» **What this task involves**
In the entries below, find each line bearing the string "none" and copy it.

» **Records for the exercise**
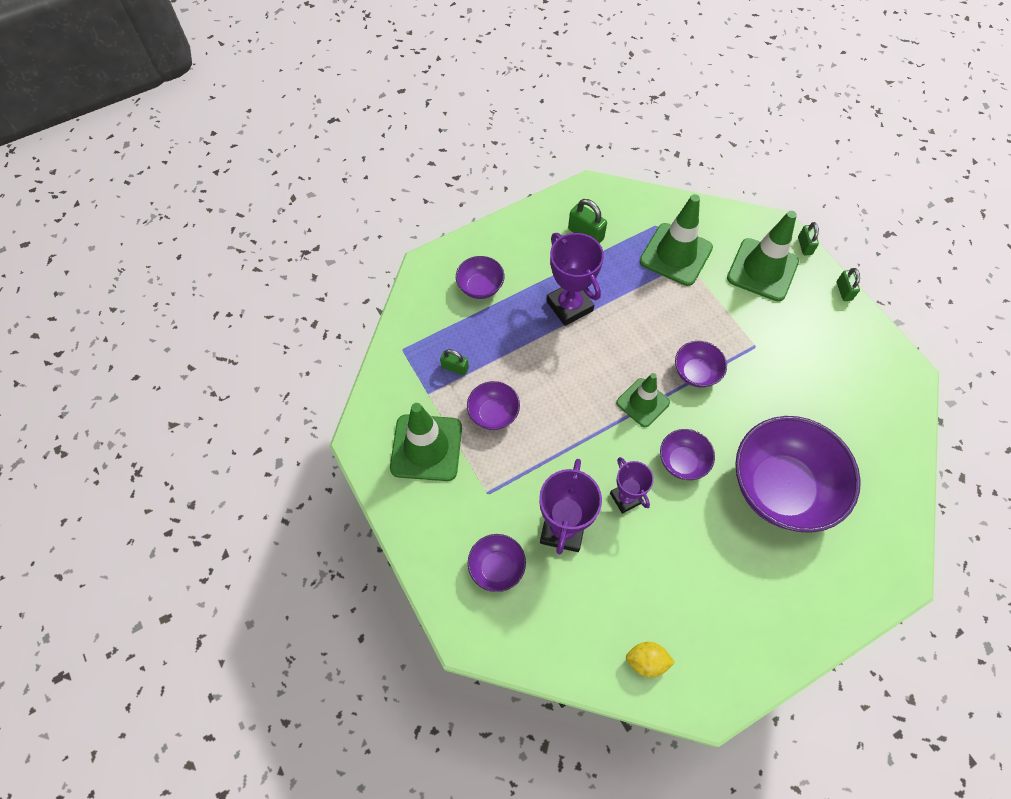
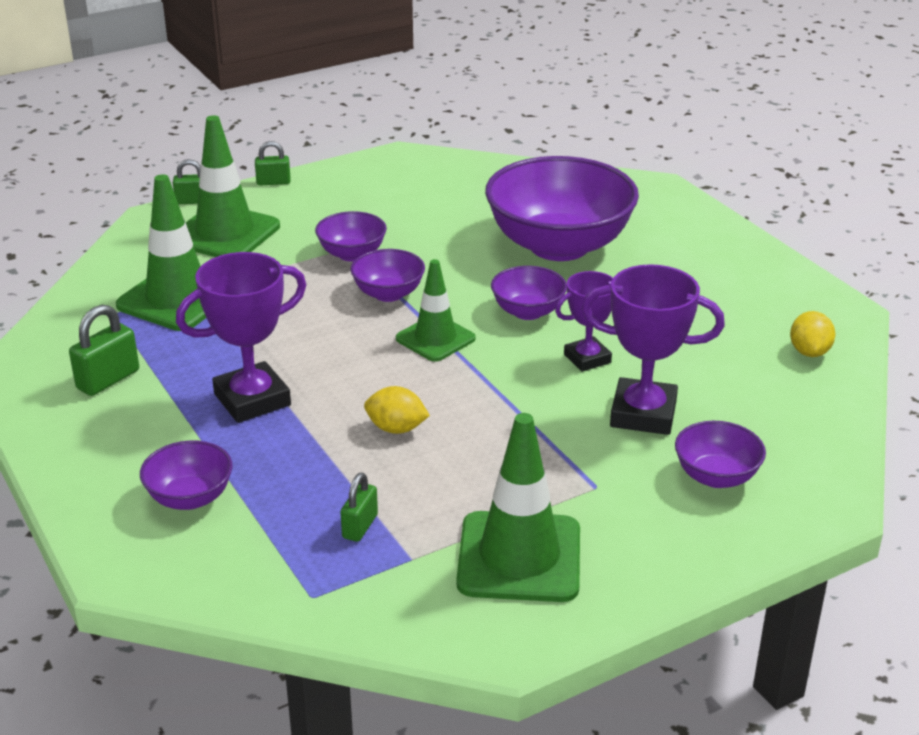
camera: 90 degrees left, 30 degrees down
purple bowl [467,381,520,430] -> purple bowl moved to [315,211,387,261]
none -> yellow lemon [364,386,430,434]

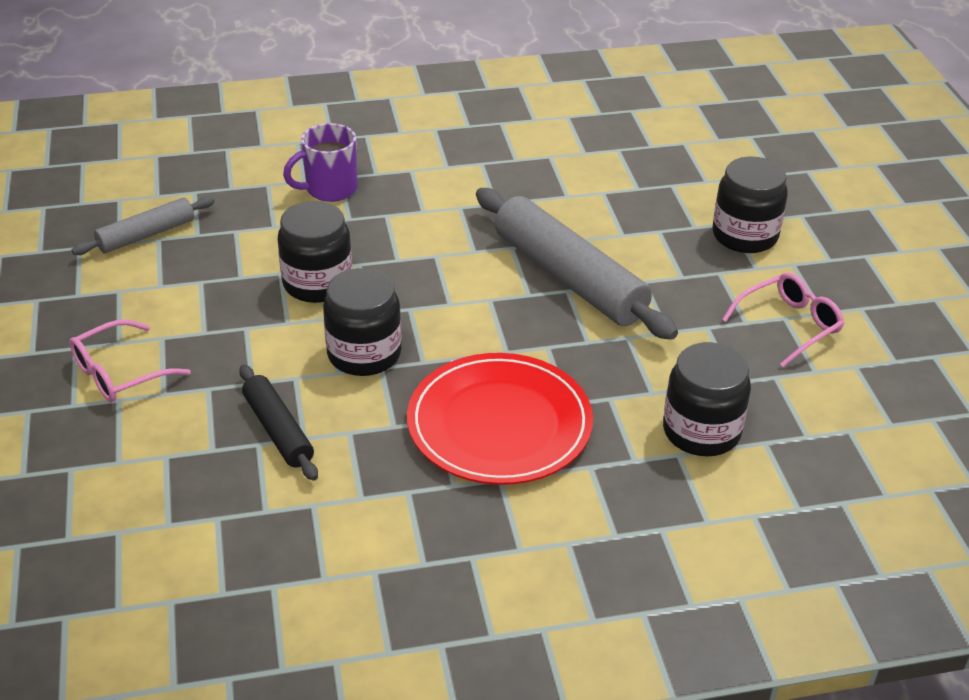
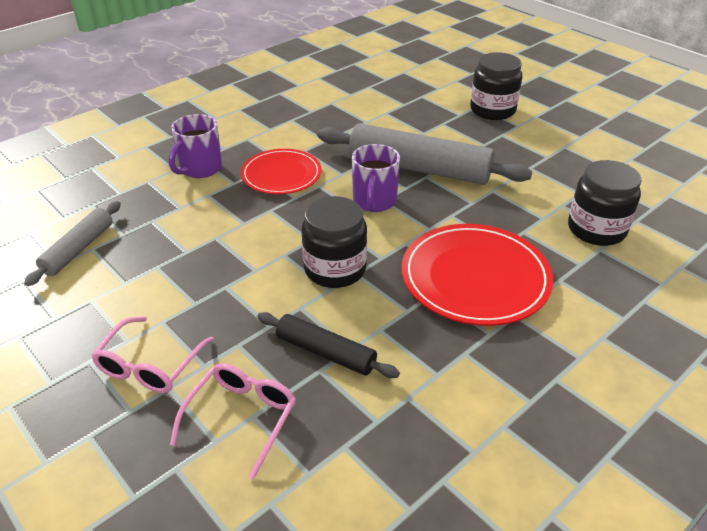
camera: 30 degrees left, 0 degrees up
black jar [278,201,352,303] -> none
pink glasses [722,273,844,367] -> pink glasses moved to [170,363,296,480]
none -> red plate [241,149,321,194]
none -> purple mug [352,144,400,212]

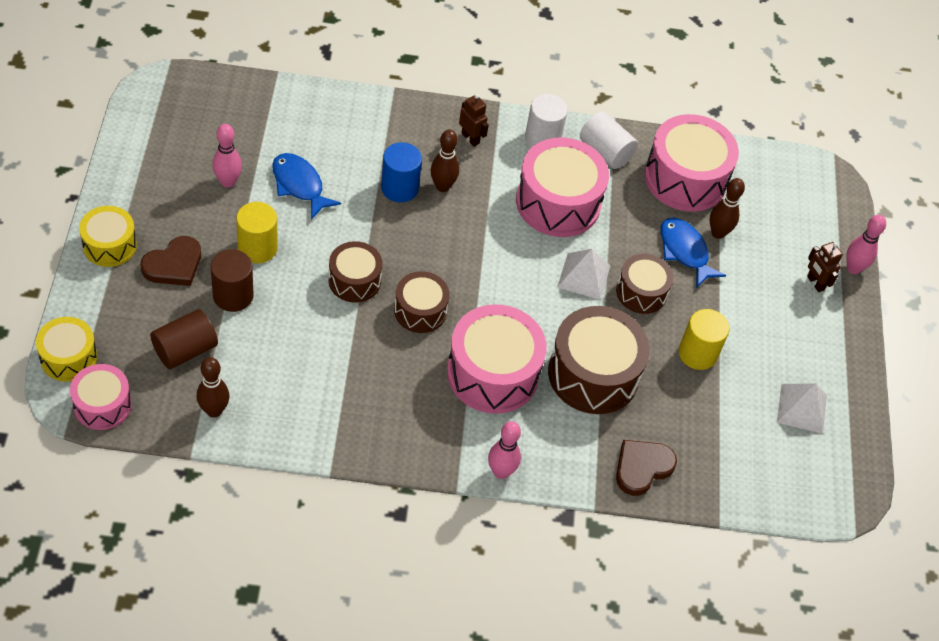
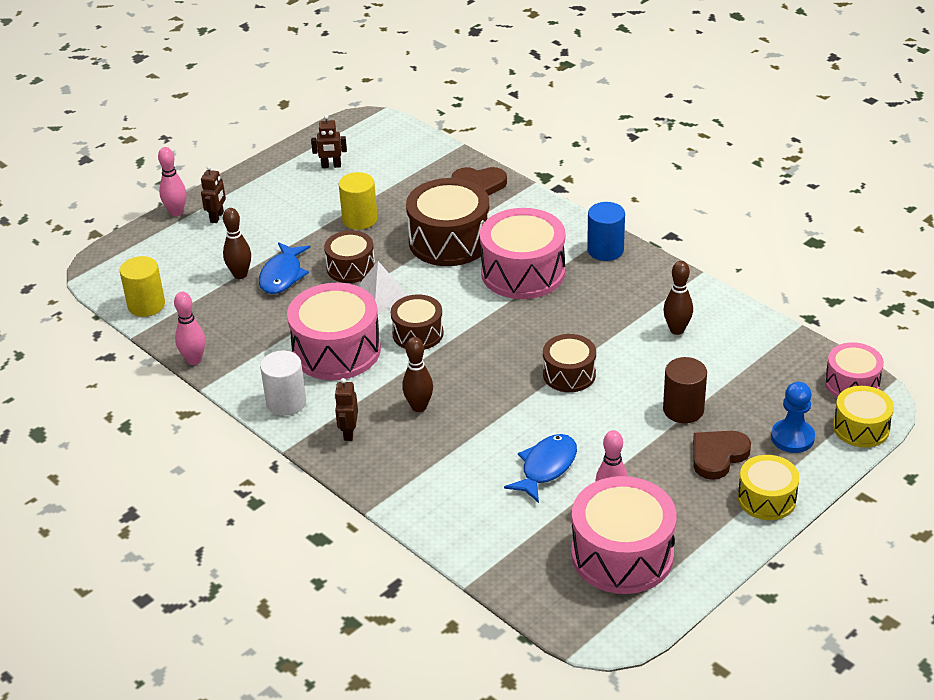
camera: 130 degrees left, 15 degrees down
brown heart [141,236,201,286] -> brown heart turned 45 degrees counterclockwise [693,431,751,480]
brown cylinder [150,309,218,369] -> none
brown bowling pin [197,357,229,418] -> brown bowling pin moved to [663,261,693,335]
yellow cylinder [236,202,278,263] -> yellow cylinder moved to [120,256,165,317]
blue fish [272,153,341,220] -> blue fish turned 150 degrees counterclockwise [504,434,577,503]
blue cylinder [381,142,422,202] -> blue cylinder moved to [587,202,625,261]
brown drum [394,271,449,333] -> brown drum moved to [391,294,444,350]
pink bowling pin [488,421,521,479] -> pink bowling pin moved to [174,292,205,365]
white cylinder [580,111,638,169] -> none
pink drum [644,114,739,212] -> pink drum moved to [571,476,677,594]
white pyramid [777,383,827,434] -> brown robot [311,115,347,168]
none -> blue pawn [771,382,815,453]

» **Output of the exercise**
none -> yellow lemon [364,386,430,434]
black jar [278,201,352,303] -> none
none -> red plate [241,149,321,194]
none -> purple mug [352,144,400,212]
brown cylinder [150,309,218,369] -> none
white cylinder [580,111,638,169] -> none
none -> blue pawn [771,382,815,453]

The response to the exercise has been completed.